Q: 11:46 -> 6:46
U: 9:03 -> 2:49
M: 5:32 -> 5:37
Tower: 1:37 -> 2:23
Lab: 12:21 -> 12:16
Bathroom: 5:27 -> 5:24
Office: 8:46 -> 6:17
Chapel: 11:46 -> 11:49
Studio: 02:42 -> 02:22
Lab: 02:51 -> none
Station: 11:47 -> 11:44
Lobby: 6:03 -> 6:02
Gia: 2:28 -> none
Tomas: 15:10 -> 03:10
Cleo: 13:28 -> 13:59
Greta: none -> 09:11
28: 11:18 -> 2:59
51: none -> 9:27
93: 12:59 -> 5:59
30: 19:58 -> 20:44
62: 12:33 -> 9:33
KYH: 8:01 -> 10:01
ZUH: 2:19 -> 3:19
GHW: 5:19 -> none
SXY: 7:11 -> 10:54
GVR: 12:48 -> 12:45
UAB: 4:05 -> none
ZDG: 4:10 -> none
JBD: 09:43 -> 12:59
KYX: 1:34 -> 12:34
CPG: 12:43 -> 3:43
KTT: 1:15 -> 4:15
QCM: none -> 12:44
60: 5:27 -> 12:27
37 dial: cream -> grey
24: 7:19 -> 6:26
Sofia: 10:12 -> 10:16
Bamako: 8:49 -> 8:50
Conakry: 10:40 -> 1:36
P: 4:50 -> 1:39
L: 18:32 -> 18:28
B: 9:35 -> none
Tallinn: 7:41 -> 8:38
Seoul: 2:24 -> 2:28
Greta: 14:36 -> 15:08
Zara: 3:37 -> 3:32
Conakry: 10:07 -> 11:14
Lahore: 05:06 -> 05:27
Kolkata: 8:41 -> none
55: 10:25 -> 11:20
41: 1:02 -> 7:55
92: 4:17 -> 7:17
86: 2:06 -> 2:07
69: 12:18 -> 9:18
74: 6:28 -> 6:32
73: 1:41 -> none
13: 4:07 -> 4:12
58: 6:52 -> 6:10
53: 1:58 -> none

### Consigne:
Modifiez tout ce qui va du début des données jusqu'à la ligne contenant « Lobby: 6:03 -> 6:02 » incluse en remplaçant « Lab » par « Laboratoire ». Ne redonnez que ces lignes, sans aucun autre changement.

### Résultat:
Q: 11:46 -> 6:46
U: 9:03 -> 2:49
M: 5:32 -> 5:37
Tower: 1:37 -> 2:23
Laboratoire: 12:21 -> 12:16
Bathroom: 5:27 -> 5:24
Office: 8:46 -> 6:17
Chapel: 11:46 -> 11:49
Studio: 02:42 -> 02:22
Laboratoire: 02:51 -> none
Station: 11:47 -> 11:44
Lobby: 6:03 -> 6:02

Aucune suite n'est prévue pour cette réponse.